:: What to produce ::
Write out, word for word, every line from the one containing "R201: 150k (MID, STG2) -> 150k (GND, STG)" through the last line of the records below, both ends included.

=== Begin Enclosure ===

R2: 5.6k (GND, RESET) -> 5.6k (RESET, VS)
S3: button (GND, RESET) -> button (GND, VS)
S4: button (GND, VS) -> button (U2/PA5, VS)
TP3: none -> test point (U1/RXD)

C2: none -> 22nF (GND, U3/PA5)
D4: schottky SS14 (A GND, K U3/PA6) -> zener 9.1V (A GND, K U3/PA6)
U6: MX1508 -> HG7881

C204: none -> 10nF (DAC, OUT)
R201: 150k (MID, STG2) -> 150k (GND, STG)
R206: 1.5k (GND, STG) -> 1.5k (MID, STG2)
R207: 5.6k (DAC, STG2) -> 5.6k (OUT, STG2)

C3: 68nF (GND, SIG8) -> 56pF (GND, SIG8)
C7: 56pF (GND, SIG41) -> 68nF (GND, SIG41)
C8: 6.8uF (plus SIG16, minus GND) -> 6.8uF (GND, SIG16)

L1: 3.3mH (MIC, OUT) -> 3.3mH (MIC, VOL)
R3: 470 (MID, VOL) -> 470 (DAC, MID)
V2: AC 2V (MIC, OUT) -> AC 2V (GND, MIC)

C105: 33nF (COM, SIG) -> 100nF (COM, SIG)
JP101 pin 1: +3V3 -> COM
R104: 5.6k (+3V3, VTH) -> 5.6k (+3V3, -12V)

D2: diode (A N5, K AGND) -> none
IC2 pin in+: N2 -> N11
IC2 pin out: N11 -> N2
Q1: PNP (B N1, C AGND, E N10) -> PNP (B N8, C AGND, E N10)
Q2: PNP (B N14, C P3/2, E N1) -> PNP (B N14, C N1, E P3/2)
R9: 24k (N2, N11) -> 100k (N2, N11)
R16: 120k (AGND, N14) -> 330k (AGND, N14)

=== End Enclosure ===

:: Expected output ::
R201: 150k (MID, STG2) -> 150k (GND, STG)
R206: 1.5k (GND, STG) -> 1.5k (MID, STG2)
R207: 5.6k (DAC, STG2) -> 5.6k (OUT, STG2)

C3: 68nF (GND, SIG8) -> 56pF (GND, SIG8)
C7: 56pF (GND, SIG41) -> 68nF (GND, SIG41)
C8: 6.8uF (plus SIG16, minus GND) -> 6.8uF (GND, SIG16)

L1: 3.3mH (MIC, OUT) -> 3.3mH (MIC, VOL)
R3: 470 (MID, VOL) -> 470 (DAC, MID)
V2: AC 2V (MIC, OUT) -> AC 2V (GND, MIC)

C105: 33nF (COM, SIG) -> 100nF (COM, SIG)
JP101 pin 1: +3V3 -> COM
R104: 5.6k (+3V3, VTH) -> 5.6k (+3V3, -12V)

D2: diode (A N5, K AGND) -> none
IC2 pin in+: N2 -> N11
IC2 pin out: N11 -> N2
Q1: PNP (B N1, C AGND, E N10) -> PNP (B N8, C AGND, E N10)
Q2: PNP (B N14, C P3/2, E N1) -> PNP (B N14, C N1, E P3/2)
R9: 24k (N2, N11) -> 100k (N2, N11)
R16: 120k (AGND, N14) -> 330k (AGND, N14)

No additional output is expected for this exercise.